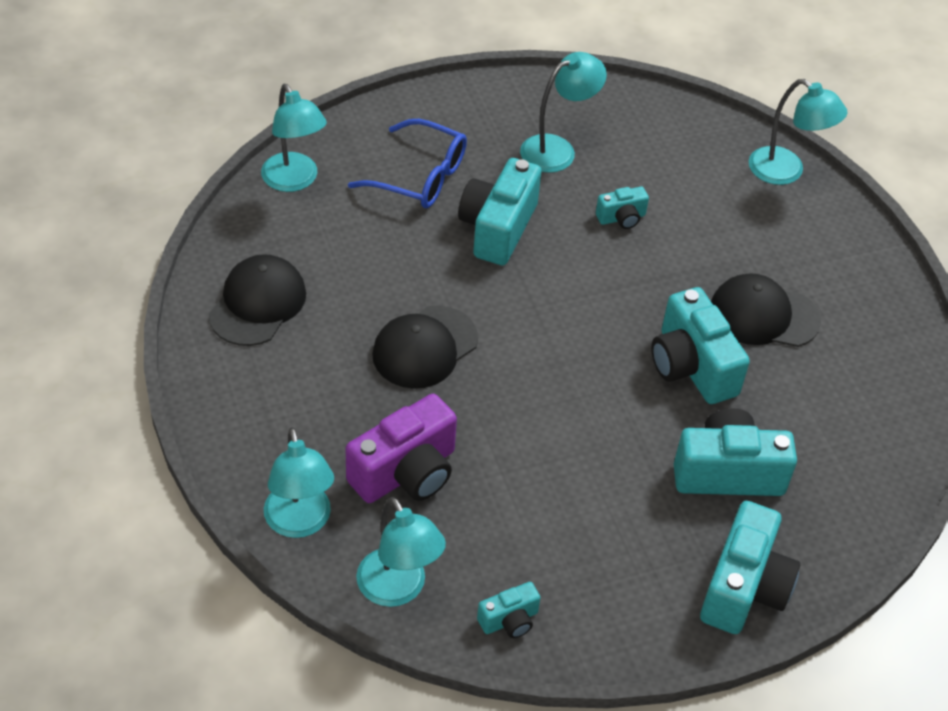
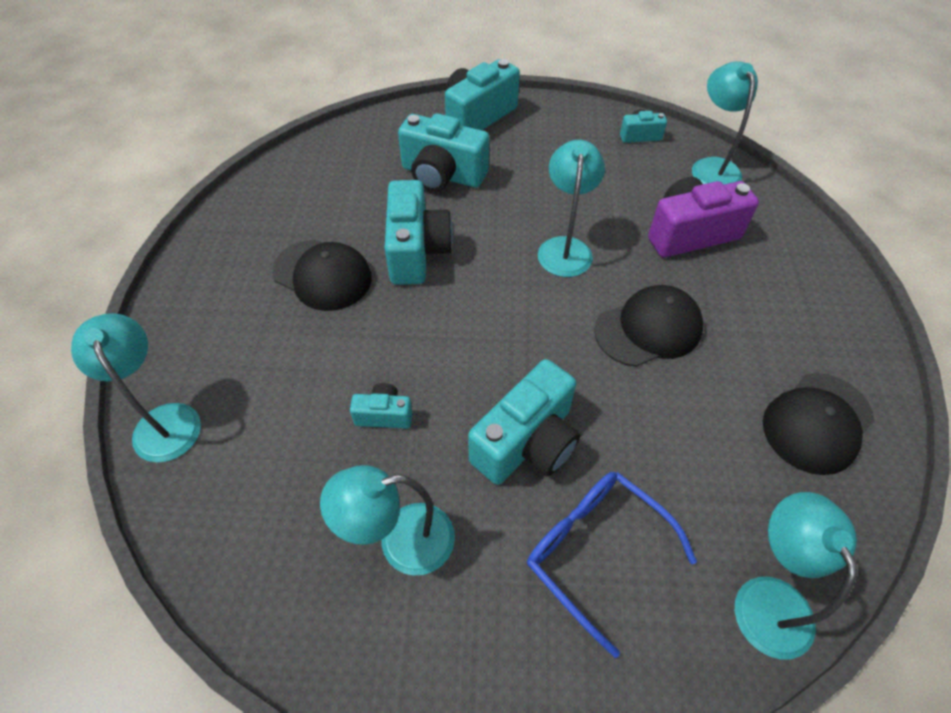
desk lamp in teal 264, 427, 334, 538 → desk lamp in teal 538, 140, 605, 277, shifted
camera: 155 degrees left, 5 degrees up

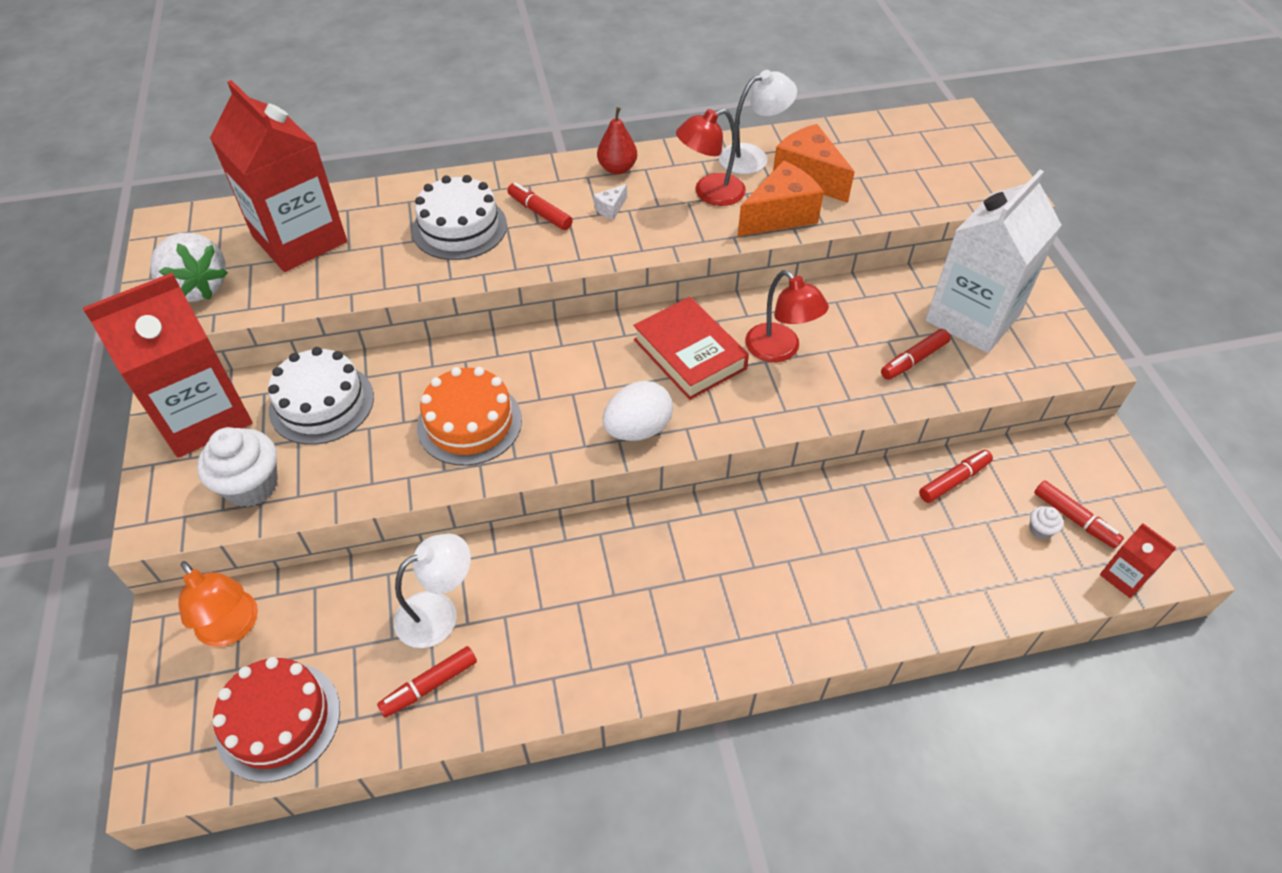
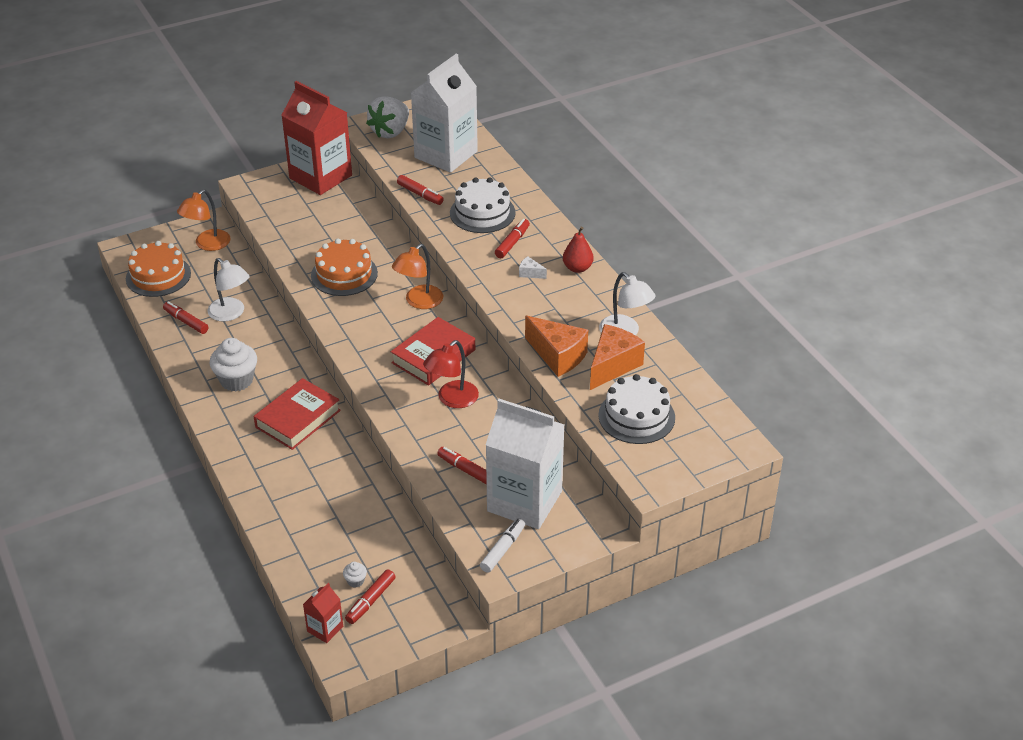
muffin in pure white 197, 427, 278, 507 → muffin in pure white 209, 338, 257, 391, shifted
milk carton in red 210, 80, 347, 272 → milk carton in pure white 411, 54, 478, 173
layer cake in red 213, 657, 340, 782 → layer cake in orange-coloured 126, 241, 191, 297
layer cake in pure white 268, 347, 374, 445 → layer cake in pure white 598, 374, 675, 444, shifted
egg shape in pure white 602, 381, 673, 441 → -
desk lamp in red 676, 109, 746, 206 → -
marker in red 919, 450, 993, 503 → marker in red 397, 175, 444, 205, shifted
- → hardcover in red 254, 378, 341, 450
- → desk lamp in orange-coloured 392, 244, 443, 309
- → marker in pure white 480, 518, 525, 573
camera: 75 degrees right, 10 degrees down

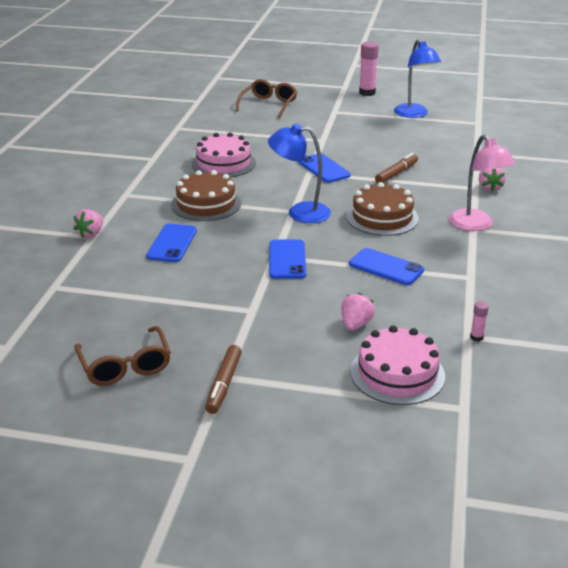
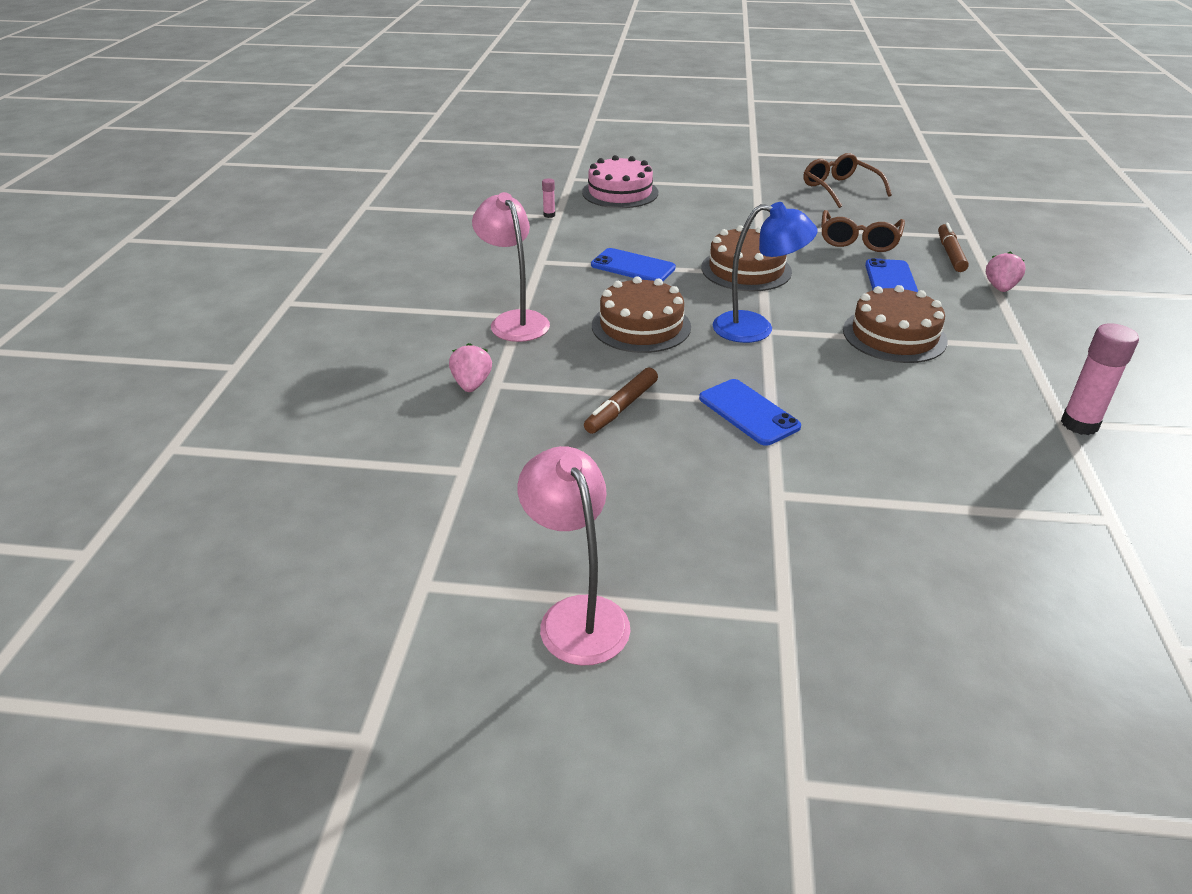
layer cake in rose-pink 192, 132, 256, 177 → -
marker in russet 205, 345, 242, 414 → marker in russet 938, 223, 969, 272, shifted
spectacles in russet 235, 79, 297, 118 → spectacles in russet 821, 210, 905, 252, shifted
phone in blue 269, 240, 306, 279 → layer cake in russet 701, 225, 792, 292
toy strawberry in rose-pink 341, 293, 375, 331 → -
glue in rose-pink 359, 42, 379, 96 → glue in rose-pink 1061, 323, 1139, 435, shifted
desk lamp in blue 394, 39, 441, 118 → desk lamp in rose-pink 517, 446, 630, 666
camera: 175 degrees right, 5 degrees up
......
Output every line of the records above unchanged, and keep the pictures out.

__The completed task__.
desk lamp in teal 264, 427, 334, 538 → desk lamp in teal 538, 140, 605, 277, shifted
camera: 155 degrees left, 5 degrees up

muffin in pure white 197, 427, 278, 507 → muffin in pure white 209, 338, 257, 391, shifted
milk carton in red 210, 80, 347, 272 → milk carton in pure white 411, 54, 478, 173
layer cake in red 213, 657, 340, 782 → layer cake in orange-coloured 126, 241, 191, 297
layer cake in pure white 268, 347, 374, 445 → layer cake in pure white 598, 374, 675, 444, shifted
egg shape in pure white 602, 381, 673, 441 → -
desk lamp in red 676, 109, 746, 206 → -
marker in red 919, 450, 993, 503 → marker in red 397, 175, 444, 205, shifted
- → hardcover in red 254, 378, 341, 450
- → desk lamp in orange-coloured 392, 244, 443, 309
- → marker in pure white 480, 518, 525, 573
camera: 75 degrees right, 10 degrees down

layer cake in rose-pink 192, 132, 256, 177 → -
marker in russet 205, 345, 242, 414 → marker in russet 938, 223, 969, 272, shifted
spectacles in russet 235, 79, 297, 118 → spectacles in russet 821, 210, 905, 252, shifted
phone in blue 269, 240, 306, 279 → layer cake in russet 701, 225, 792, 292
toy strawberry in rose-pink 341, 293, 375, 331 → -
glue in rose-pink 359, 42, 379, 96 → glue in rose-pink 1061, 323, 1139, 435, shifted
desk lamp in blue 394, 39, 441, 118 → desk lamp in rose-pink 517, 446, 630, 666
camera: 175 degrees right, 5 degrees up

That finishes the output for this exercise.